[SUPPLIED MATERIAL]
────────
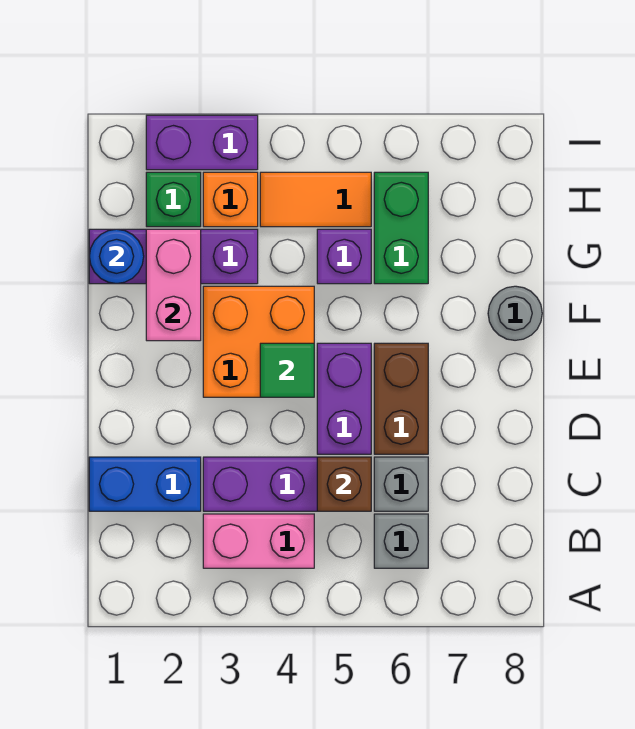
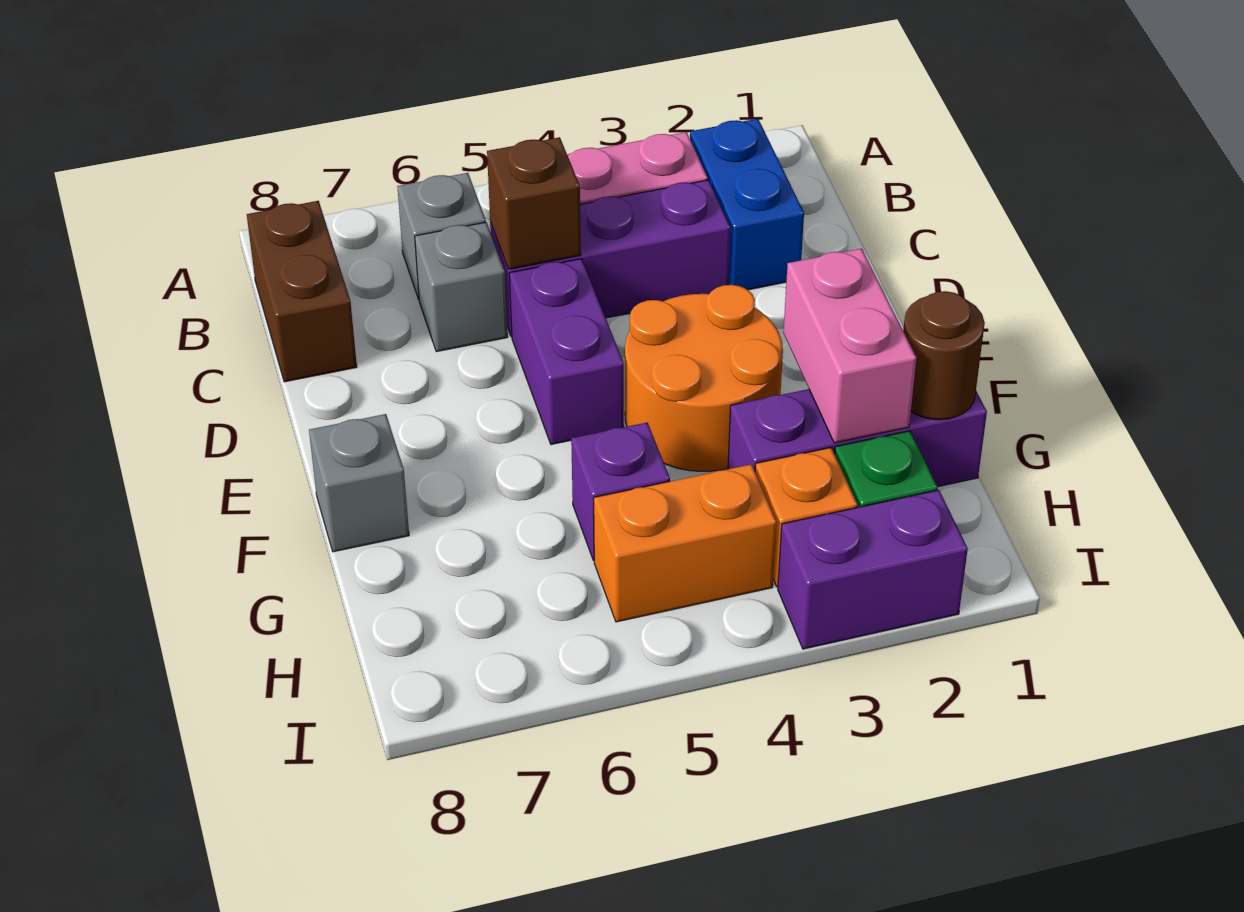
blue brick C1:C2 level 1 -> blue brick B2:C2 level 1
brown brick D6:E6 level 1 -> brown brick B8:C8 level 1
orange brick E3:F4 level 1 -> orange round brick E3:F4 level 1
green tile E4 level 2 -> none
grey round brick F8 level 1 -> grey brick F8 level 1
blue round brick G1 level 2 -> brown round brick G1 level 2
green brick G6:H6 level 1 -> none
orange tile H4:H5 level 1 -> orange brick H4:H5 level 1

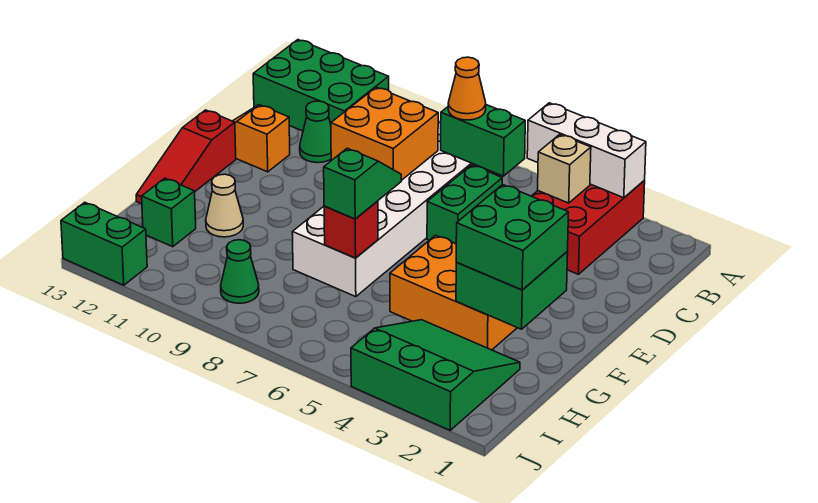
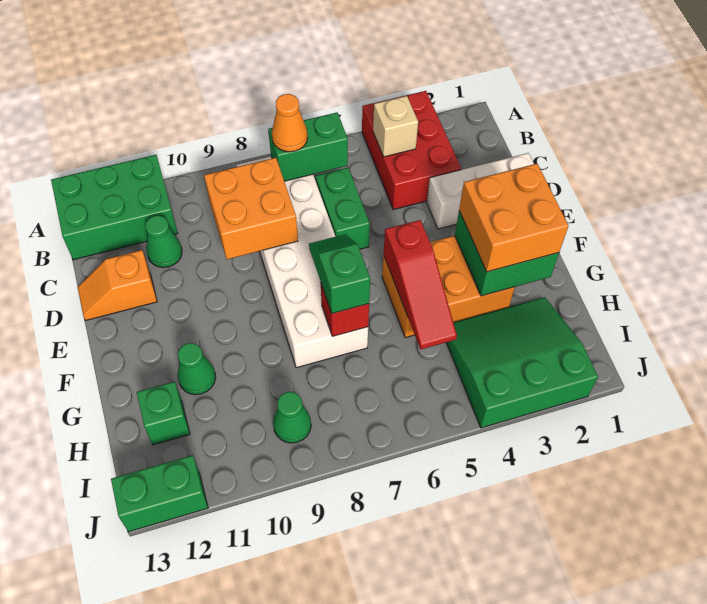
white brick A3:A5 level 2 -> white brick D1:D3 level 1
red slope E13:G13 level 1 top E -> red slope F5:H5 level 2 top F
green brick F2:G3 level 3 -> orange brick F2:G3 level 3
tan cone G11 level 1 -> green cone G11 level 1

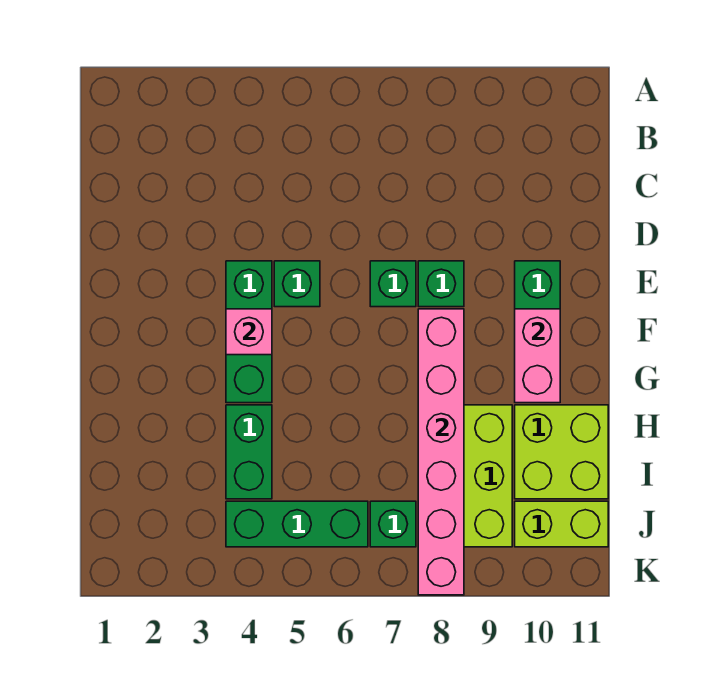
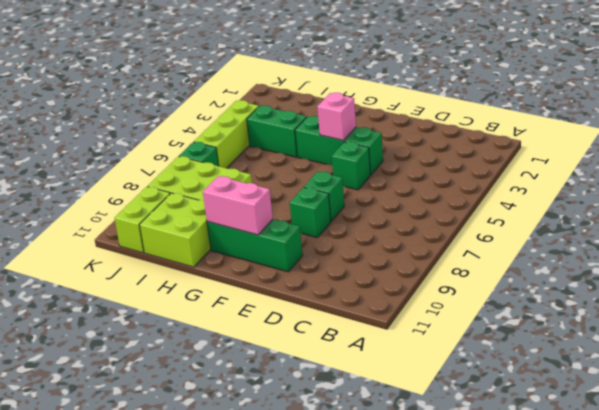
pink brick F8:K8 level 2 -> none
green brick J4:J6 level 1 -> lime brick J4:J6 level 1

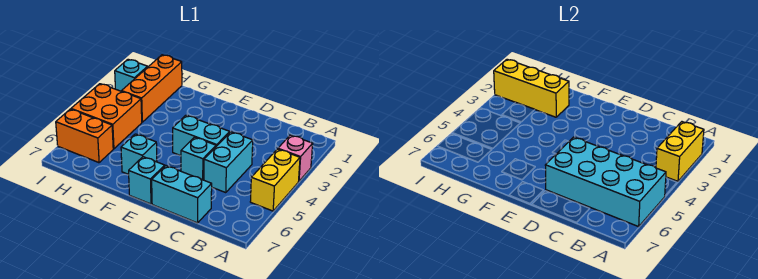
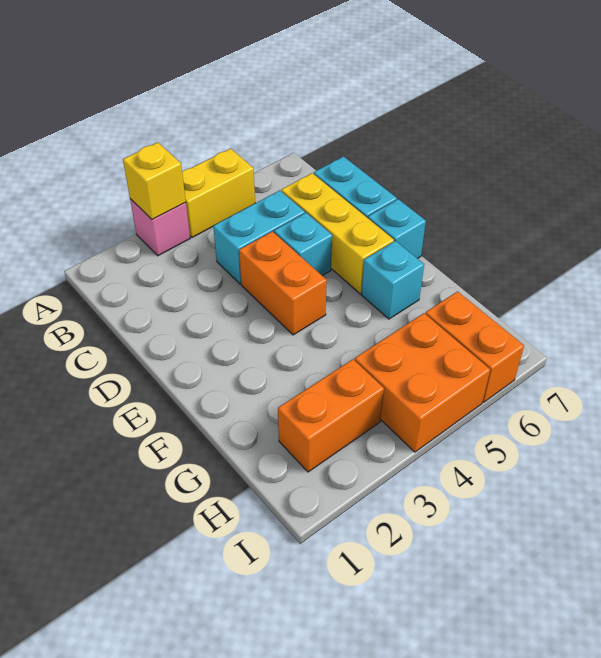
yellow brick A2:A3 level 2 -> yellow brick A3 level 2
cyan brick A5:D6 level 2 -> none
cyan brick D4:E4 level 1 -> orange brick D4:E4 level 1
yellow brick G2:I2 level 2 -> yellow brick C6:E6 level 1
orange brick H1:H3 level 1 -> orange brick H2:H3 level 1
cyan brick I2 level 1 -> none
────────
[EXERCISE OBJECTIVE] Whenever a line of the records above contains the word "brown", it counts toward the total; give that total alone.

[ANSWER BOX] 2